INFORMATION SHOWN:

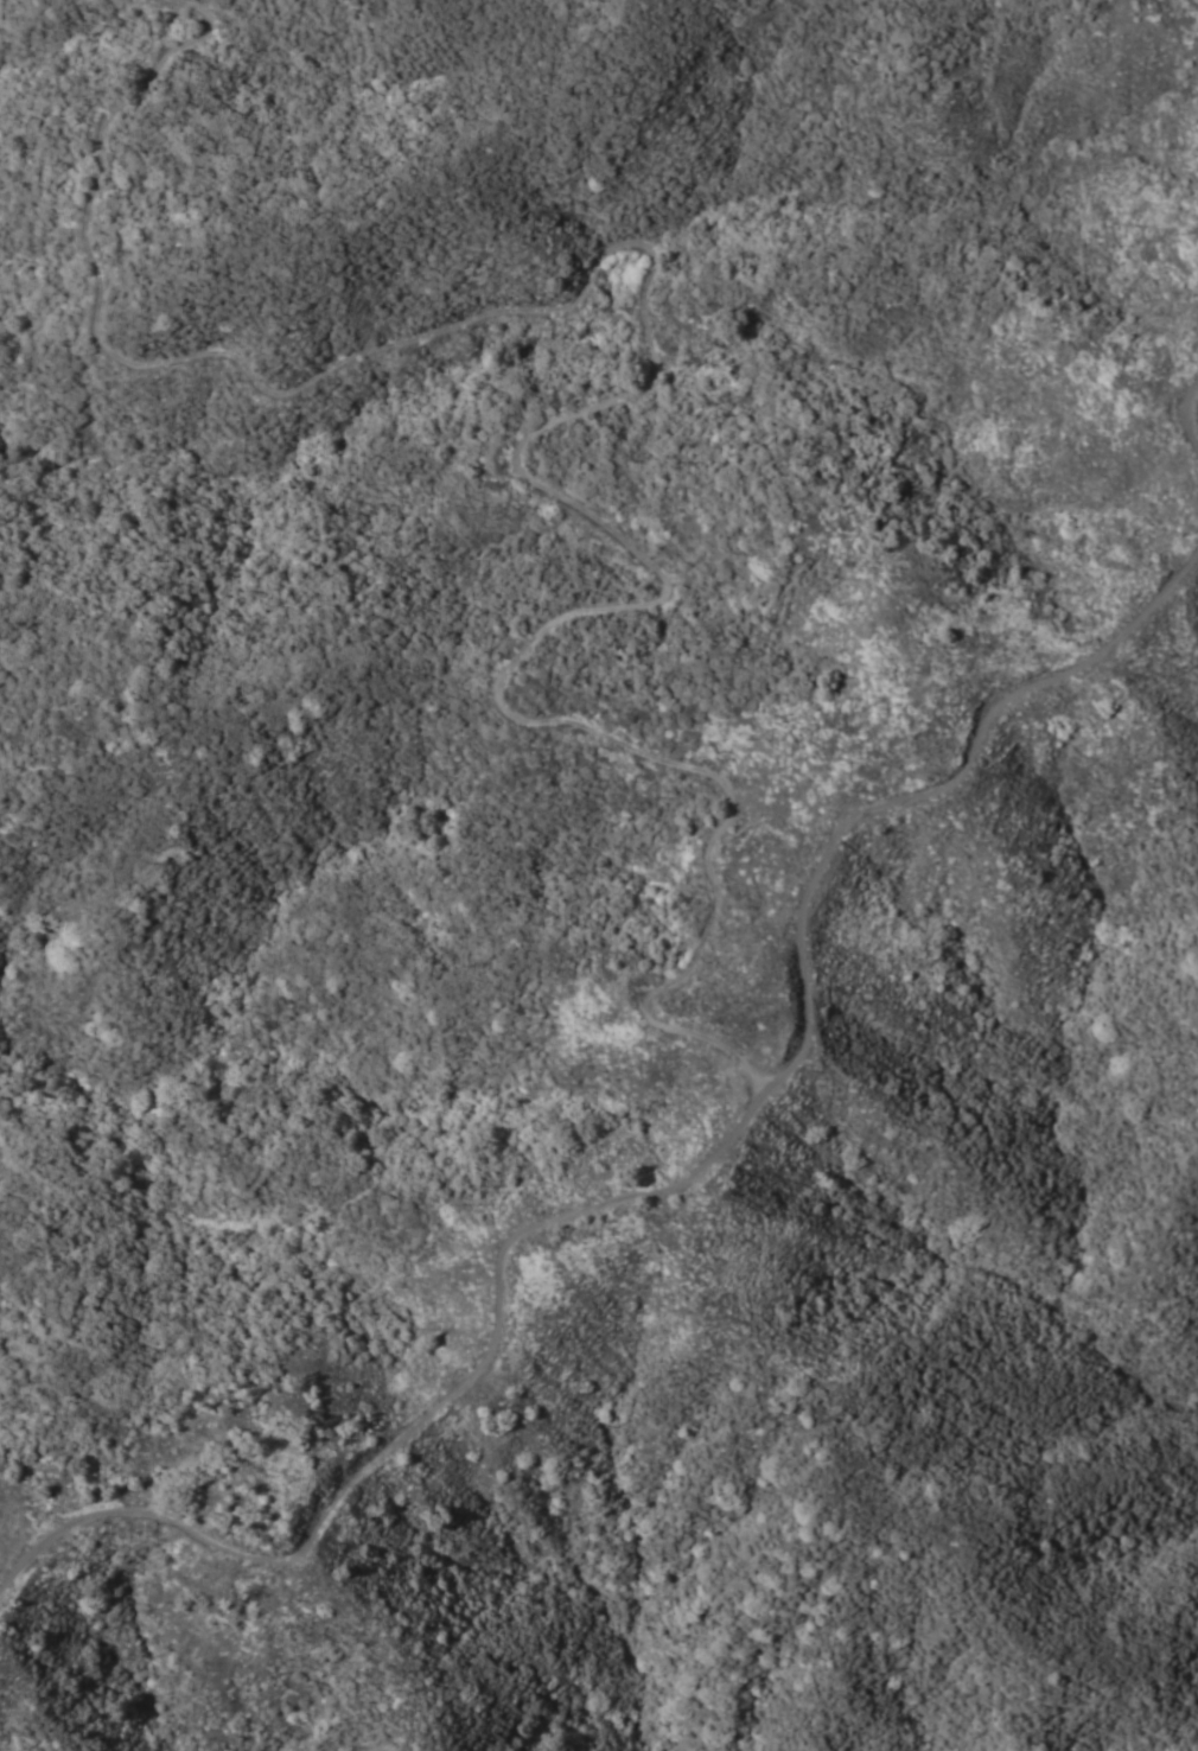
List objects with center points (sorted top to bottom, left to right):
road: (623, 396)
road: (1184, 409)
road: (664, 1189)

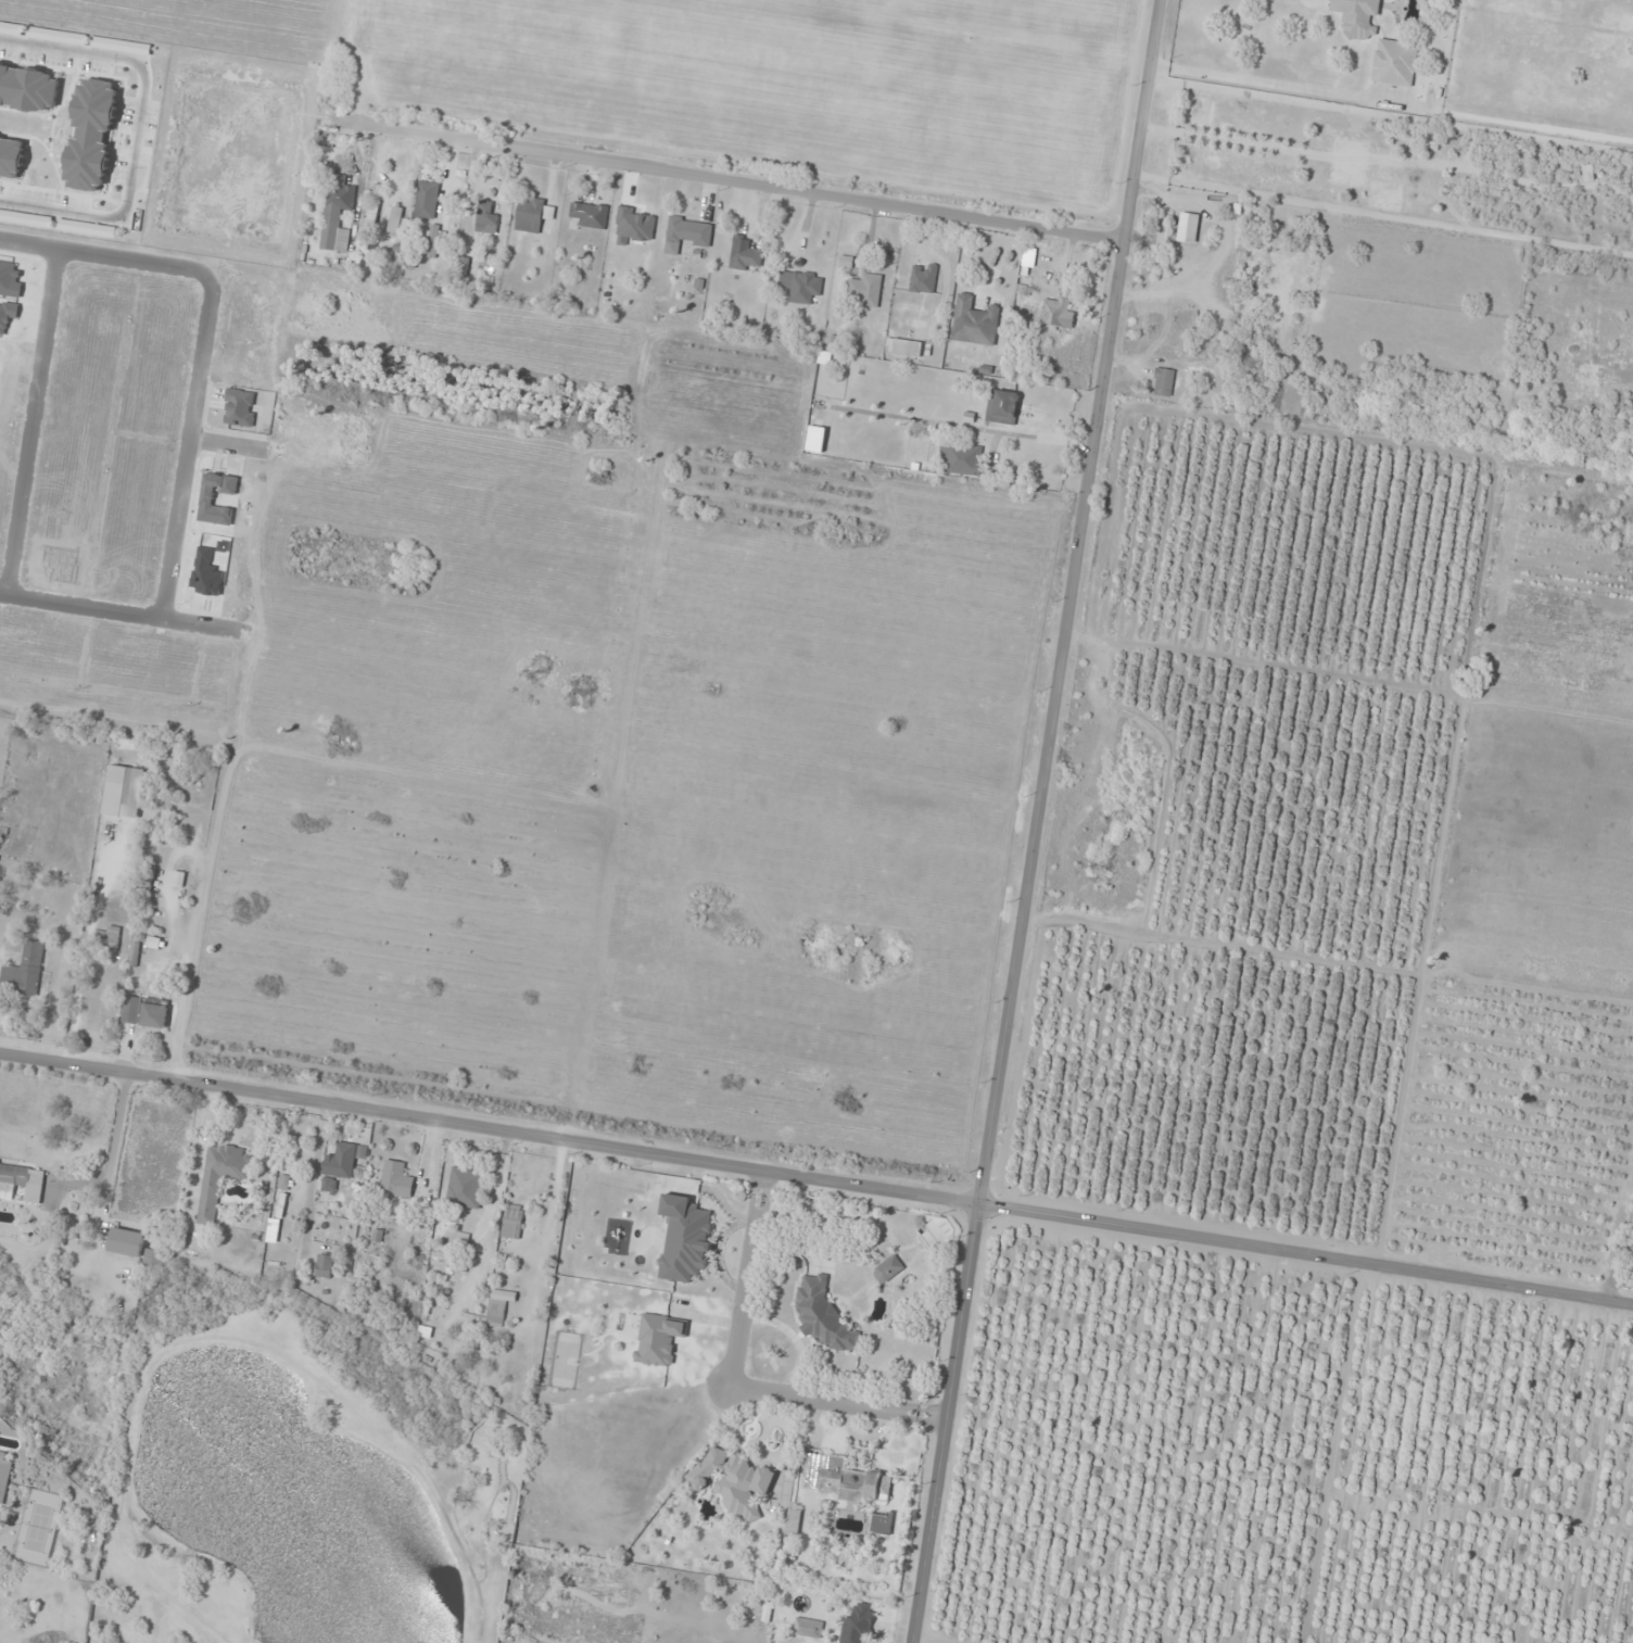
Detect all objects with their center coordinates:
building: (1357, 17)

TASK: From the line with "Detect all objects" to the last line of the material, give every line again exactly, and only those lines.

EXPECTED ANSWER:
Detect all objects with their center coordinates:
building: (1357, 17)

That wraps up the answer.